> _WHAT THIS TASK INVOLVES_
Beginning with the line that contains "(289, 506) = (242, 540): none -> pink key", retype the entries below exactly, ending with the line that contains "(534, 214) = (597, 227): none -> green apple". Leave out any pictures.

==== EXTRACTED RECORDS

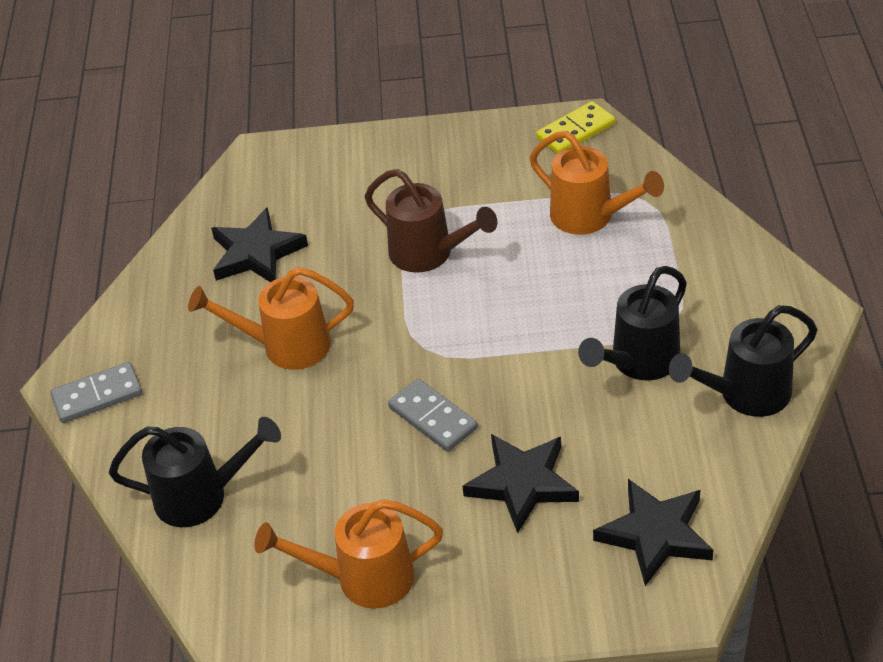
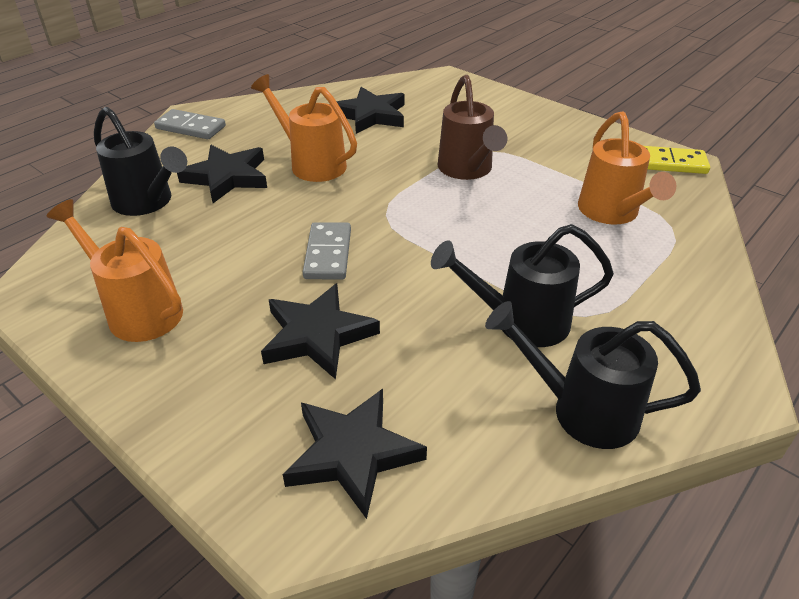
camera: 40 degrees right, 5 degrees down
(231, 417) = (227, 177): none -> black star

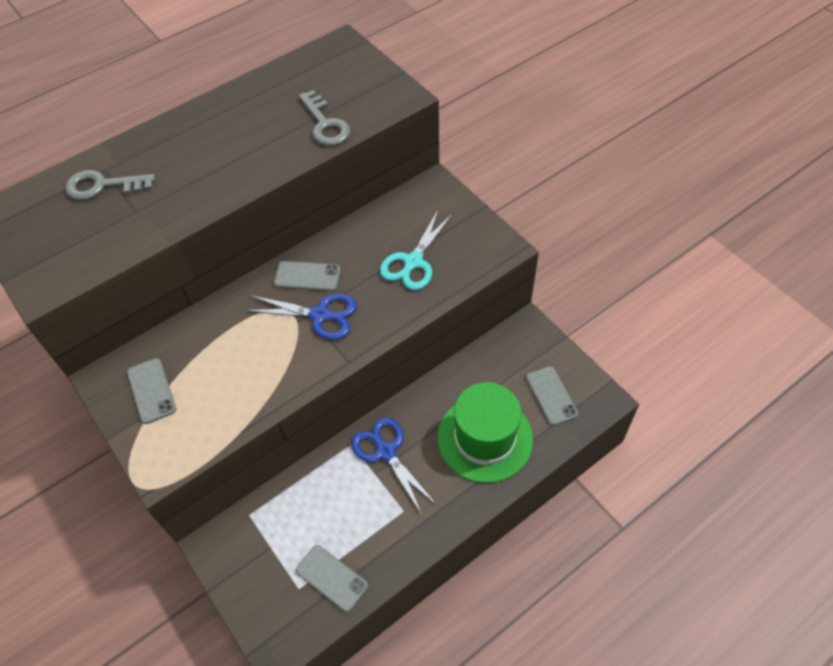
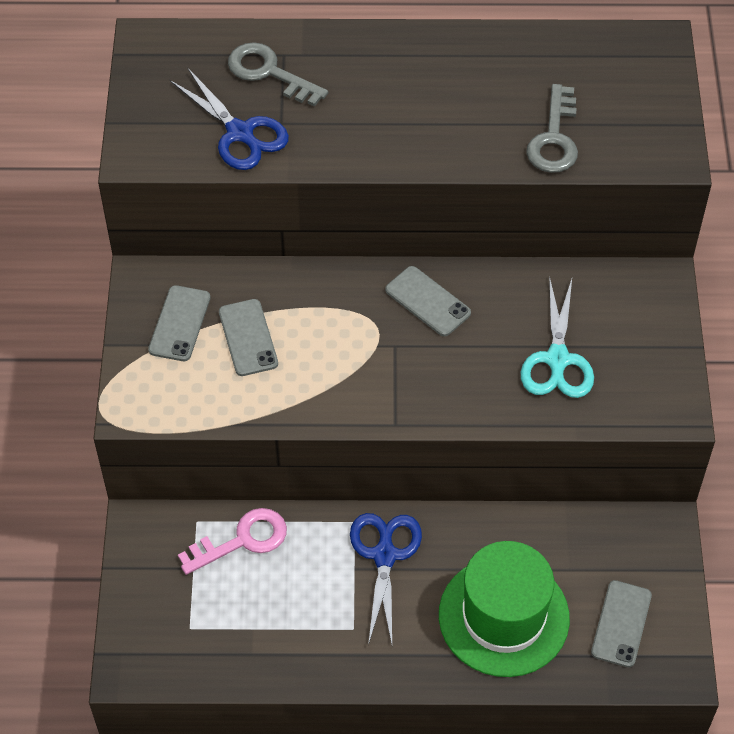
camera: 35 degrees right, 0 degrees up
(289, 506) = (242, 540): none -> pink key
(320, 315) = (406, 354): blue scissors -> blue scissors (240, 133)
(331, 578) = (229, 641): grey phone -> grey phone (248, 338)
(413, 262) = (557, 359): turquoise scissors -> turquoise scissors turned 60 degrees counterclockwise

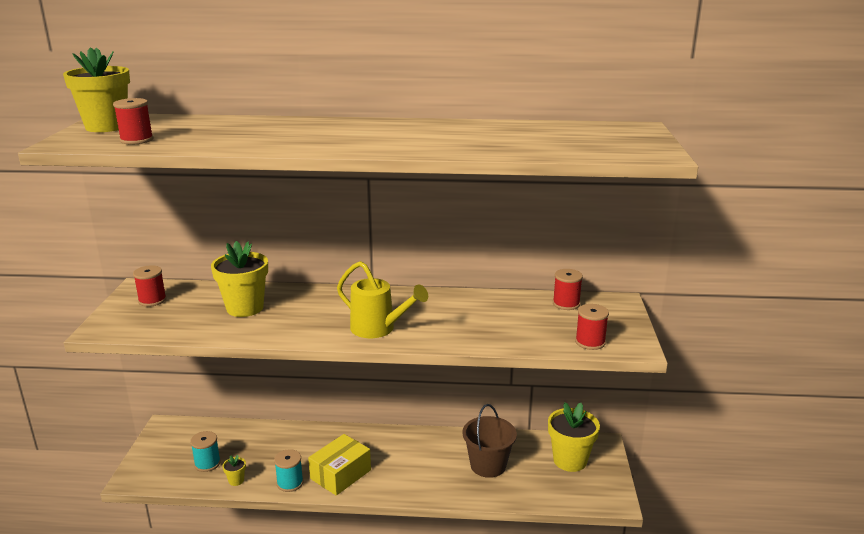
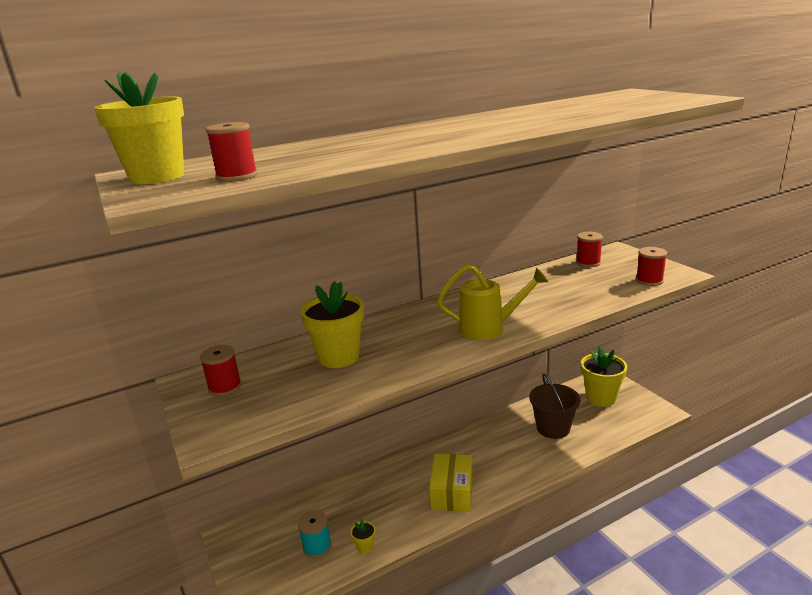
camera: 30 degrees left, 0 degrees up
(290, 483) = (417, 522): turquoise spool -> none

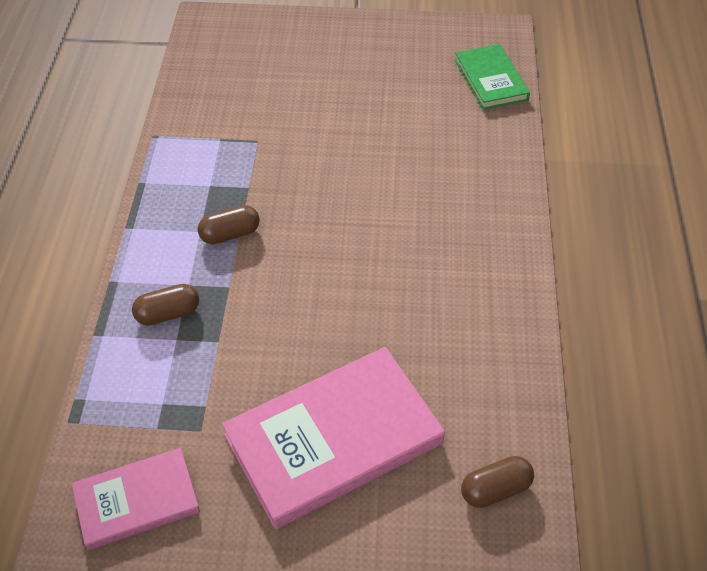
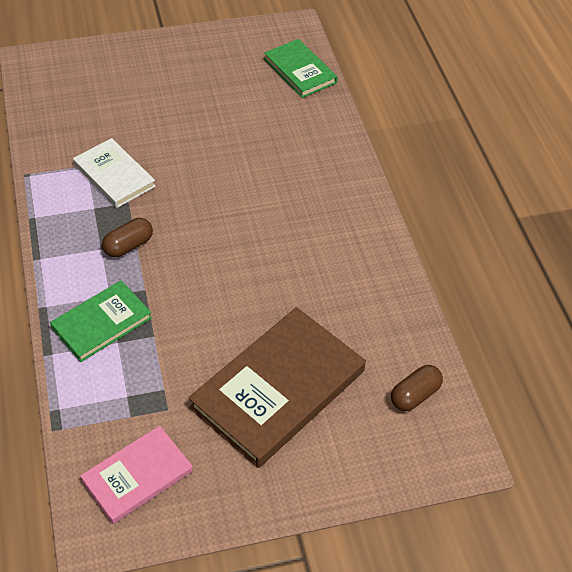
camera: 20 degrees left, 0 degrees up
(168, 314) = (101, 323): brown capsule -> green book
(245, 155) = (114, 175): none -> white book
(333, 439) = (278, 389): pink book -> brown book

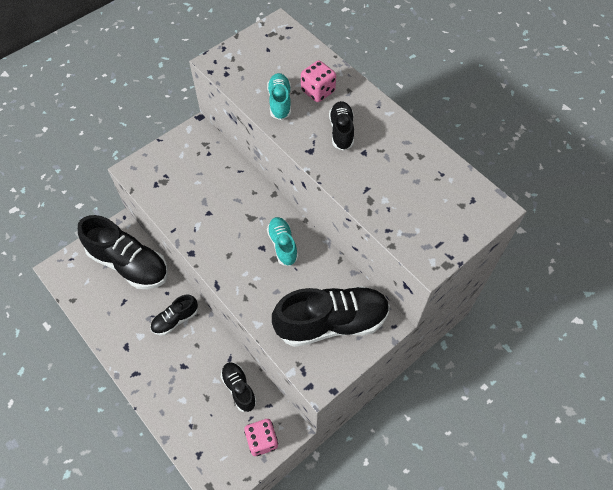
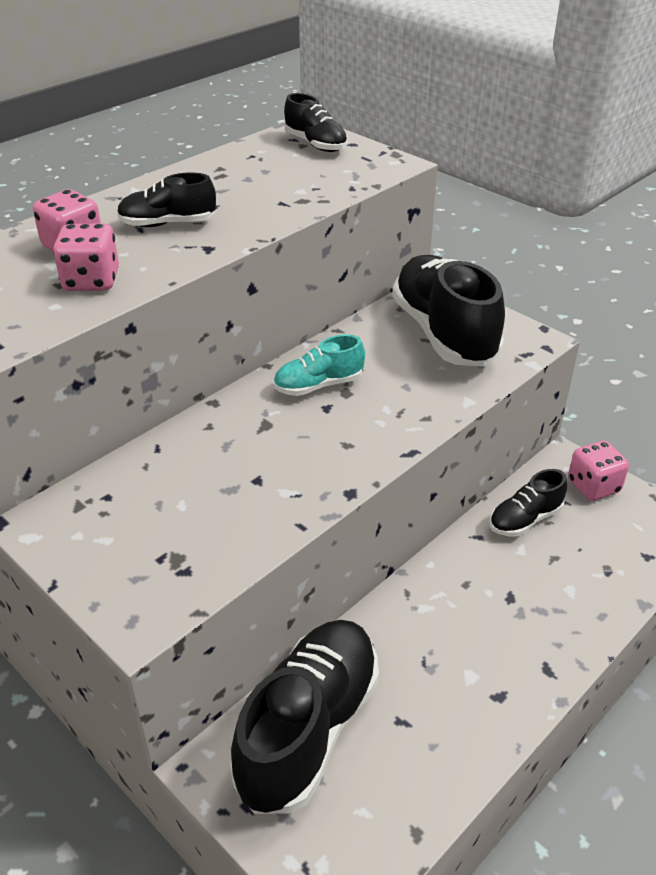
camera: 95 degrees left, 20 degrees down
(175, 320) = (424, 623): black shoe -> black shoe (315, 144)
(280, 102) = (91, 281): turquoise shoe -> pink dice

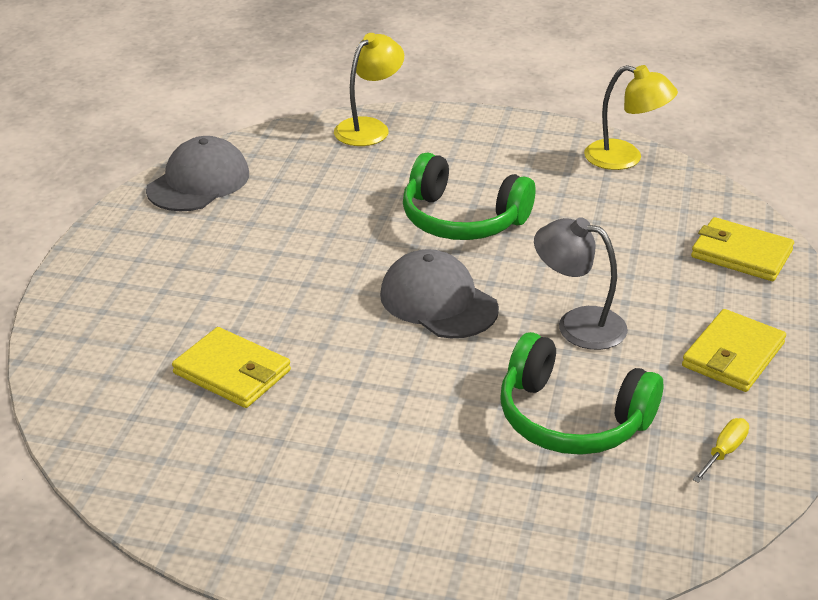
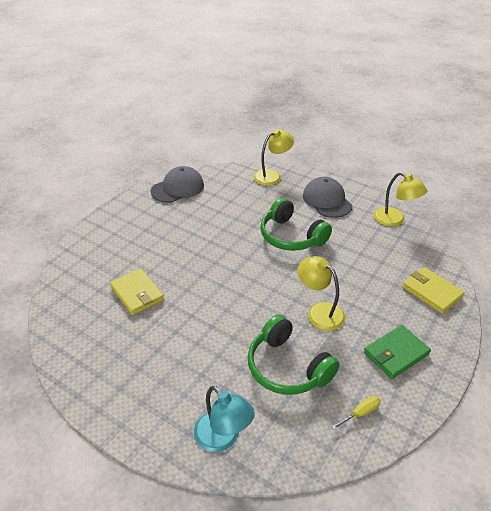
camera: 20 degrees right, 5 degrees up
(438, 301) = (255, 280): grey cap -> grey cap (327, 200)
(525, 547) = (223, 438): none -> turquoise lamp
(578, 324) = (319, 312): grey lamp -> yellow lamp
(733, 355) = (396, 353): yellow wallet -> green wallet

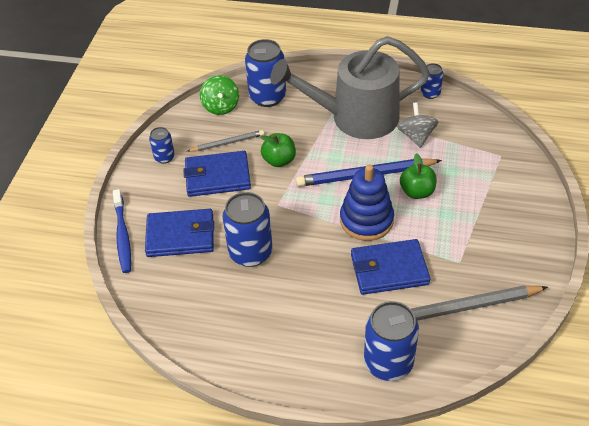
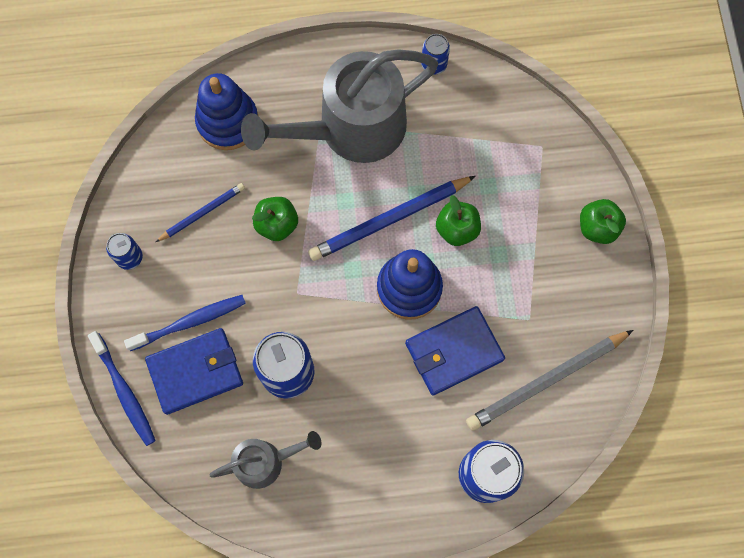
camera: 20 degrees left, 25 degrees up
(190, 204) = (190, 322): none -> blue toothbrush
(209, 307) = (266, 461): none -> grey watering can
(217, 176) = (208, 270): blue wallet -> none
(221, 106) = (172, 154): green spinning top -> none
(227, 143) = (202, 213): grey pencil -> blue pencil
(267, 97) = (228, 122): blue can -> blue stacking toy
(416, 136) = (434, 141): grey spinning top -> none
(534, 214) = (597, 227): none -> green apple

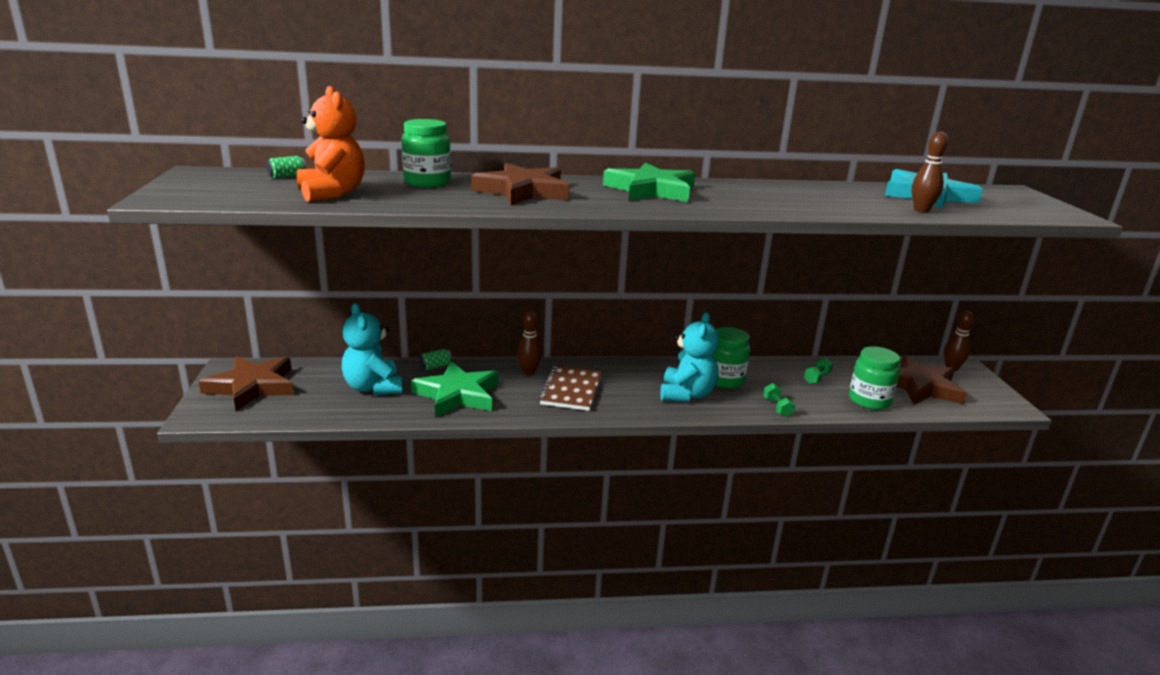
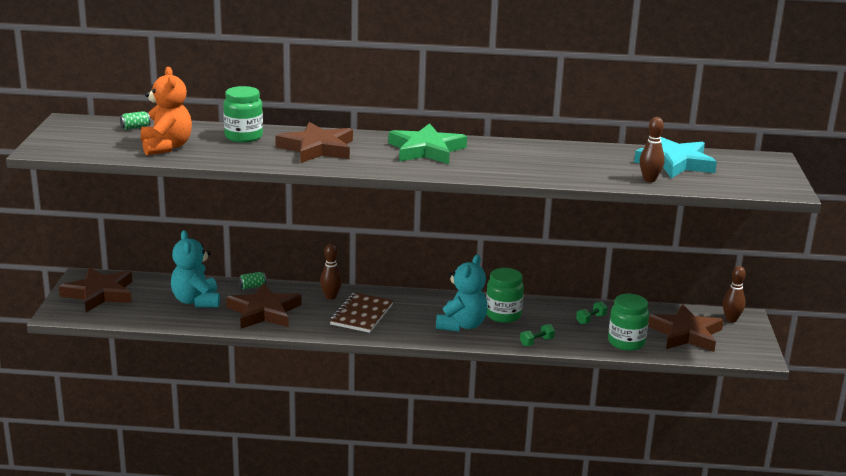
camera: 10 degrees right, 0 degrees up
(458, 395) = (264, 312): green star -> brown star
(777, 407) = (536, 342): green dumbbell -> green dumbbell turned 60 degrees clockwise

========

> _RESULT OF THIS TASK_
(289, 506) = (242, 540): none -> pink key
(320, 315) = (406, 354): blue scissors -> blue scissors (240, 133)
(331, 578) = (229, 641): grey phone -> grey phone (248, 338)
(413, 262) = (557, 359): turquoise scissors -> turquoise scissors turned 60 degrees counterclockwise

camera: 30 degrees left, 0 degrees up
(290, 483) = (417, 522): turquoise spool -> none

camera: 20 degrees left, 0 degrees up
(168, 314) = (101, 323): brown capsule -> green book
(245, 155) = (114, 175): none -> white book
(333, 439) = (278, 389): pink book -> brown book

camera: 95 degrees left, 20 degrees down
(175, 320) = (424, 623): black shoe -> black shoe (315, 144)
(280, 102) = (91, 281): turquoise shoe -> pink dice

camera: 20 degrees right, 5 degrees up
(438, 301) = (255, 280): grey cap -> grey cap (327, 200)
(525, 547) = (223, 438): none -> turquoise lamp
(578, 324) = (319, 312): grey lamp -> yellow lamp
(733, 355) = (396, 353): yellow wallet -> green wallet

camera: 20 degrees left, 25 degrees up
(190, 204) = (190, 322): none -> blue toothbrush
(209, 307) = (266, 461): none -> grey watering can
(217, 176) = (208, 270): blue wallet -> none
(221, 106) = (172, 154): green spinning top -> none
(227, 143) = (202, 213): grey pencil -> blue pencil
(267, 97) = (228, 122): blue can -> blue stacking toy
(416, 136) = (434, 141): grey spinning top -> none
(534, 214) = (597, 227): none -> green apple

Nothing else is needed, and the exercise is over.